*** Opening of SUPPLIED MATERIAL ***
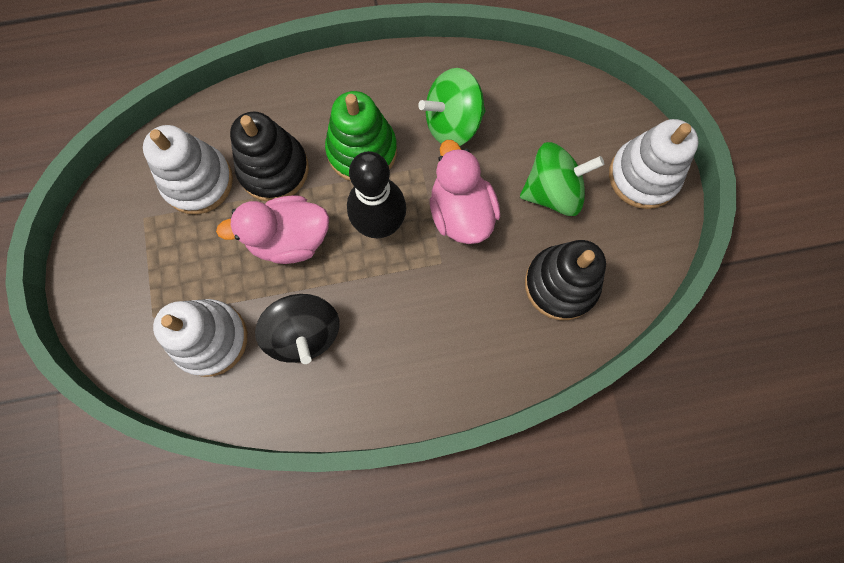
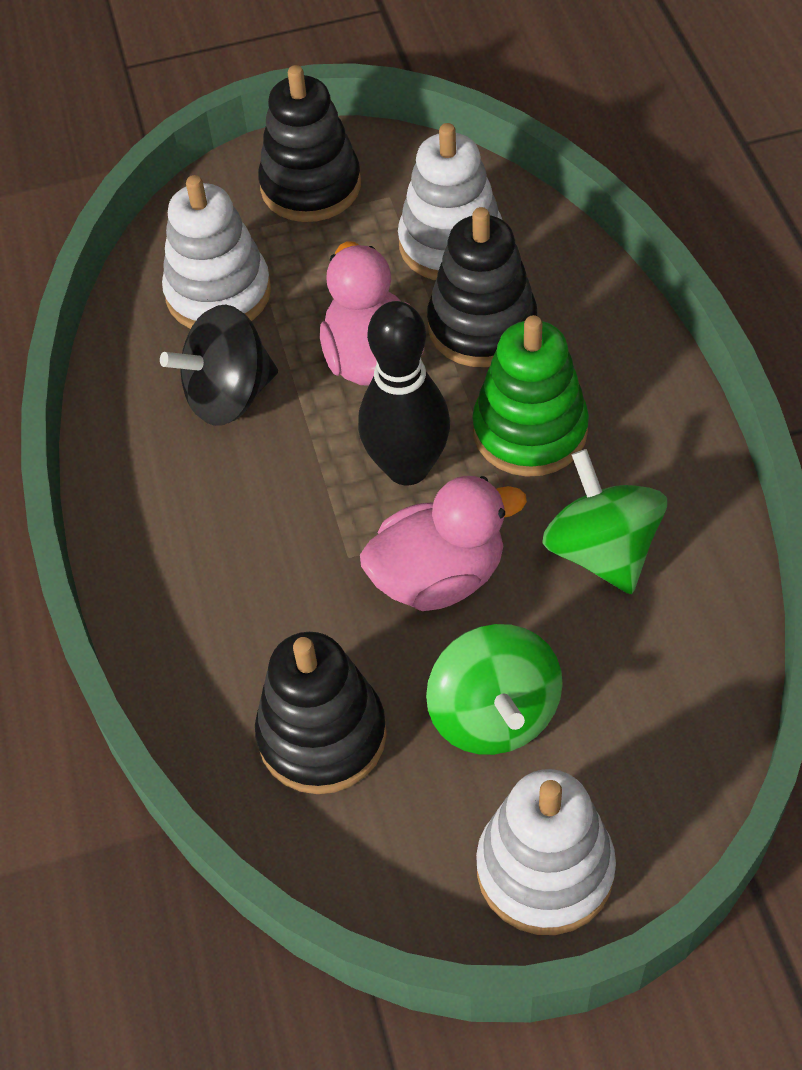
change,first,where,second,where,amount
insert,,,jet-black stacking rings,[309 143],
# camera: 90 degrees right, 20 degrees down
*** Close of SUPPLIED MATERIAL ***
▸ GOAL OF THE EXERCISE:
The task calls for every line of the data to be returned exactly, without pictures.

▸ ANSWER FOR THIS EXERCISE:
change,first,where,second,where,amount
insert,,,jet-black stacking rings,[309 143],
# camera: 90 degrees right, 20 degrees down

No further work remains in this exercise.